### Assignment
Go to the line with "corner desk: (87, 83)" in the entries below and write out every line from there through the line with "window: (723, 1550) -> (245, 115), moved", exactly and without pictures.

### Given data

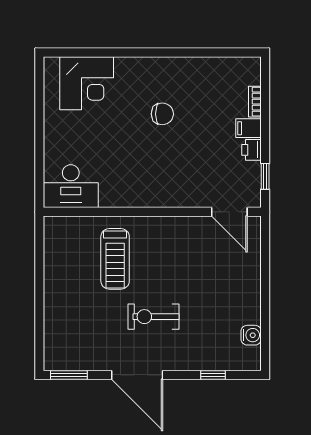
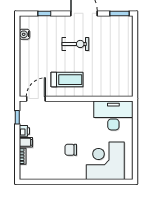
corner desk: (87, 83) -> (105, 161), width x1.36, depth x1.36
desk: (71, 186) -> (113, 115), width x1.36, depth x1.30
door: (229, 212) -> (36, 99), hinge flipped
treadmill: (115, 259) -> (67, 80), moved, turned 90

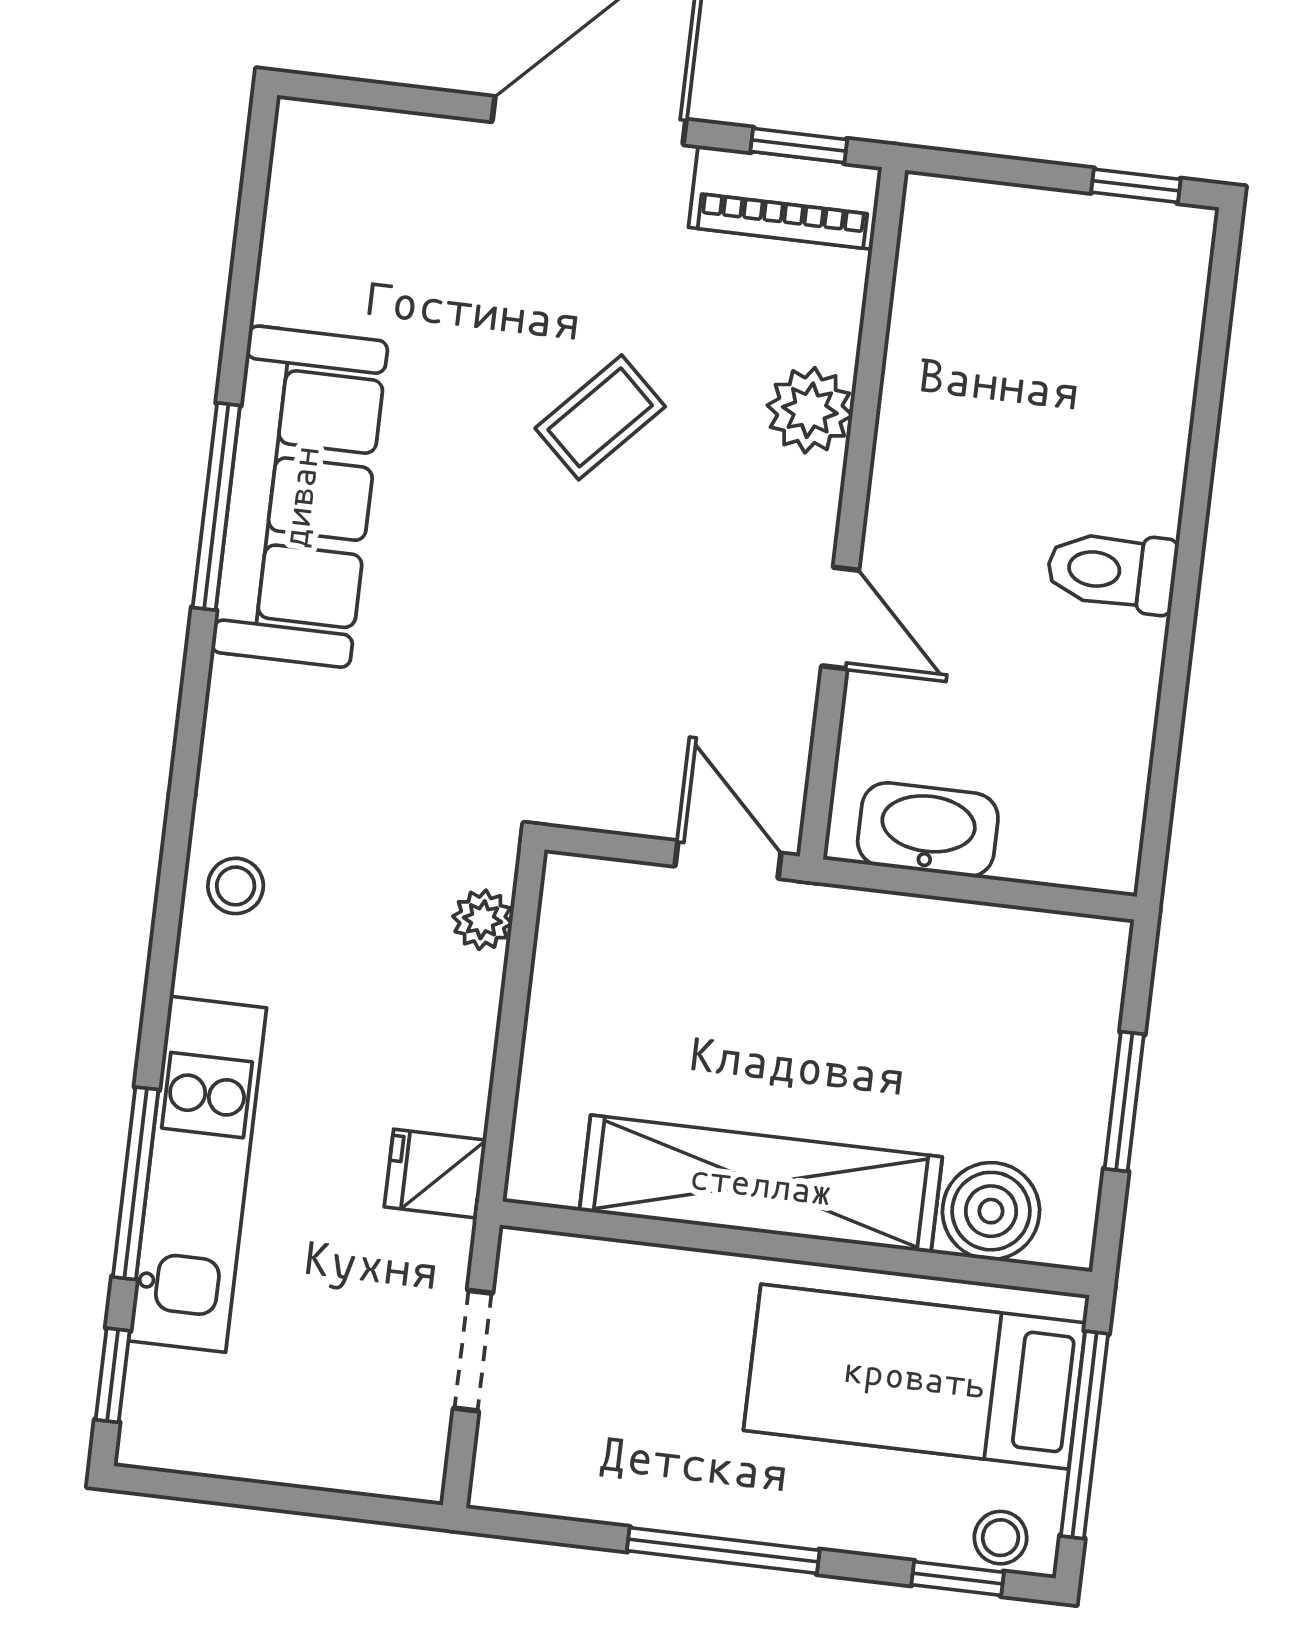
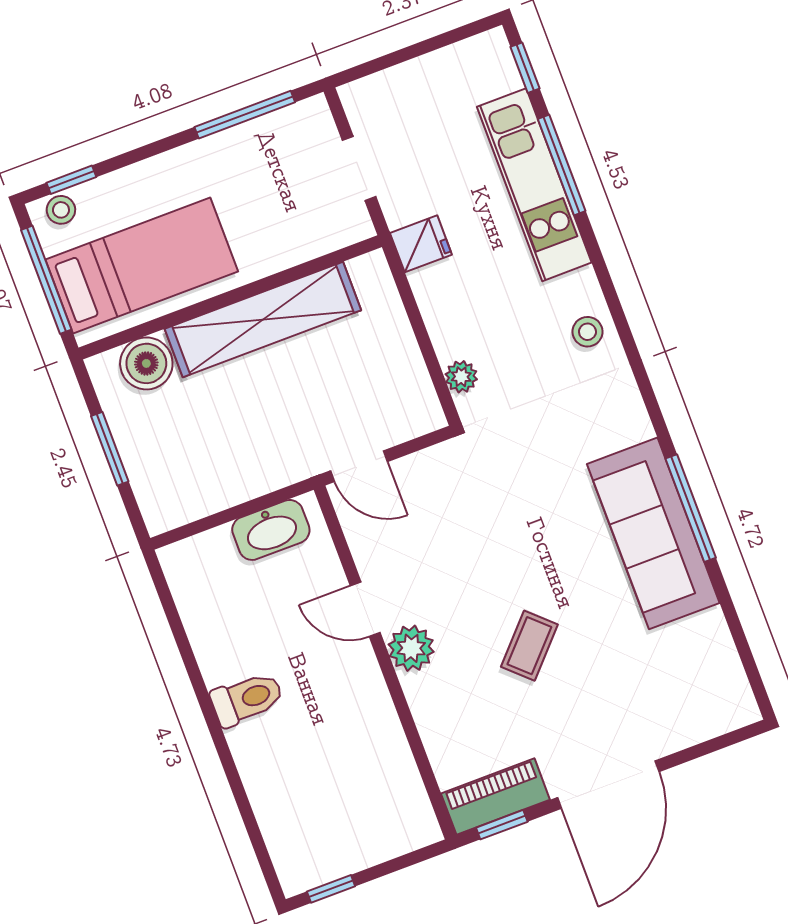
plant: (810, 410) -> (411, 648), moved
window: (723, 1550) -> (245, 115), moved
--
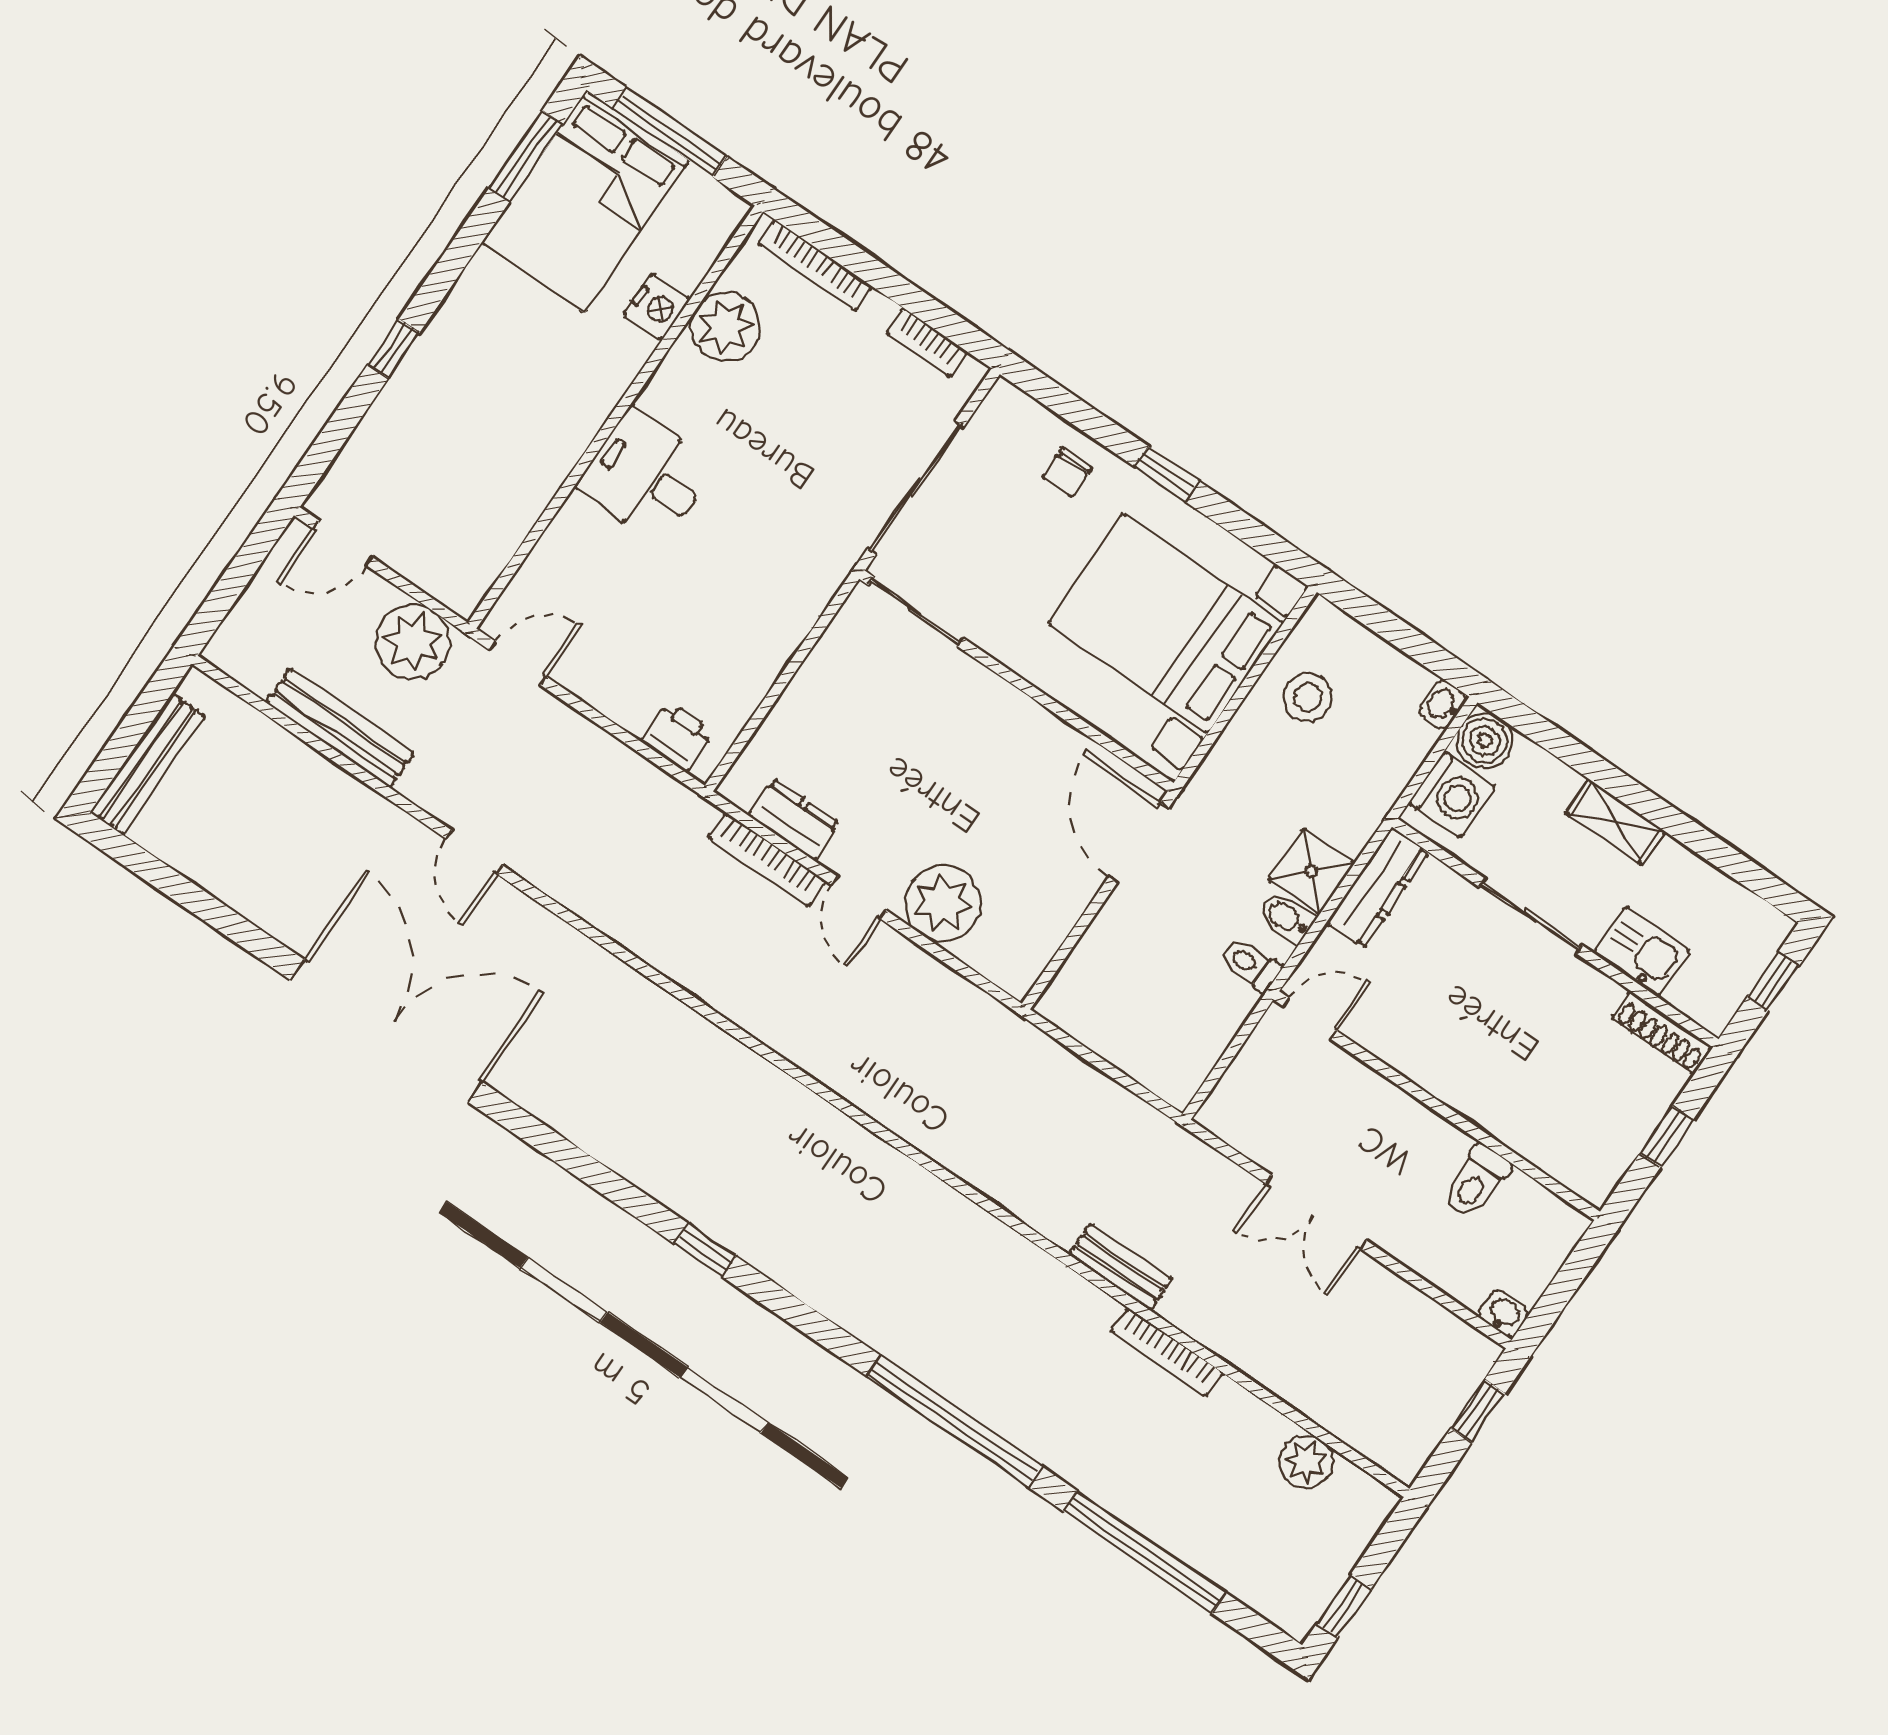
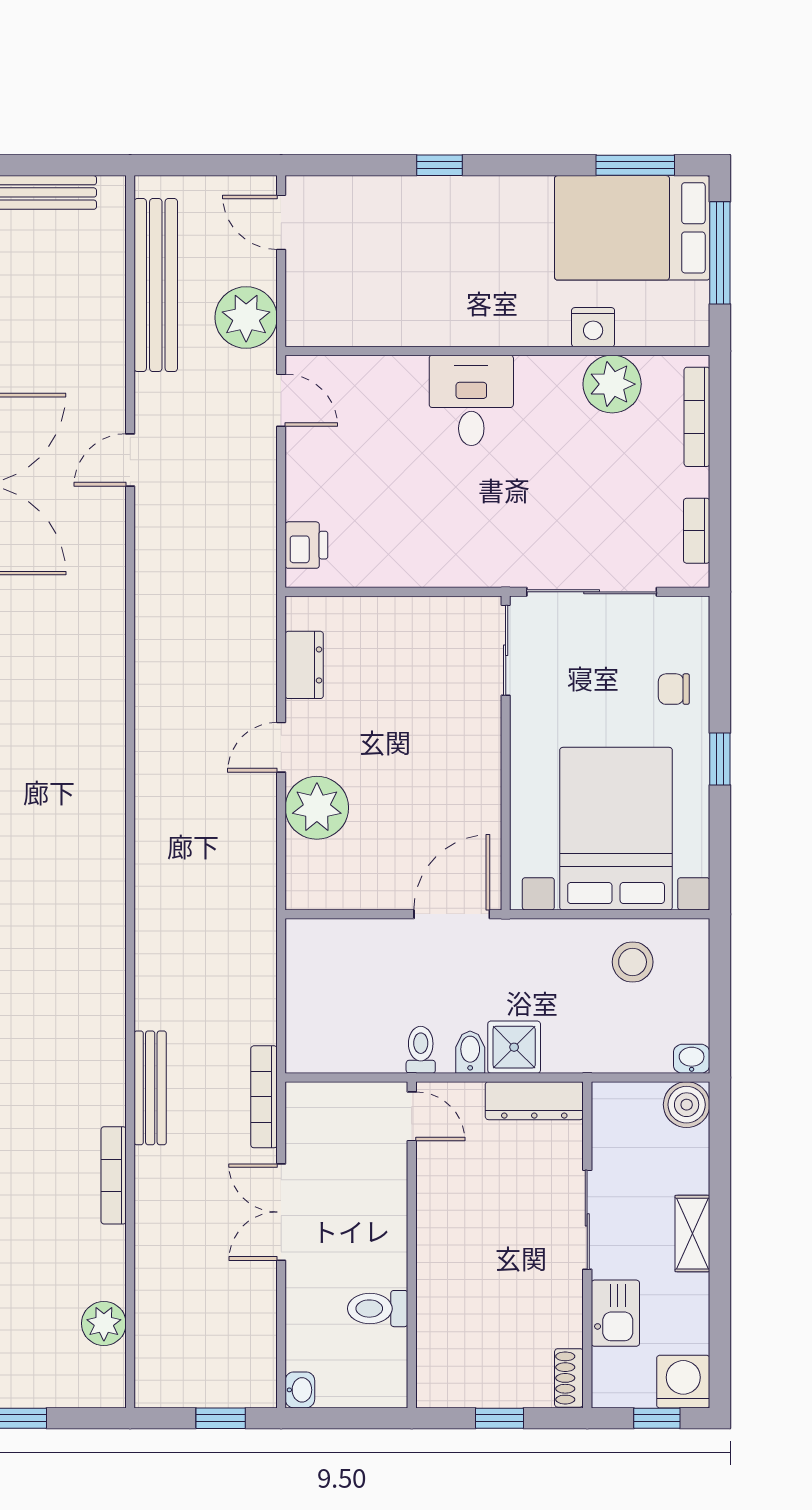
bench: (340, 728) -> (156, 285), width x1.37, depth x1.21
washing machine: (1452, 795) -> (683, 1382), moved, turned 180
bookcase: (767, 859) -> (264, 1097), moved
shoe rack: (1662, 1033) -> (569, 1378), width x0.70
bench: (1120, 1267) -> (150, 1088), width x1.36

### Result
corner desk: (87, 83) -> (105, 161), width x1.36, depth x1.36
desk: (71, 186) -> (113, 115), width x1.36, depth x1.30
door: (229, 212) -> (36, 99), hinge flipped
treadmill: (115, 259) -> (67, 80), moved, turned 90

plant: (810, 410) -> (411, 648), moved
window: (723, 1550) -> (245, 115), moved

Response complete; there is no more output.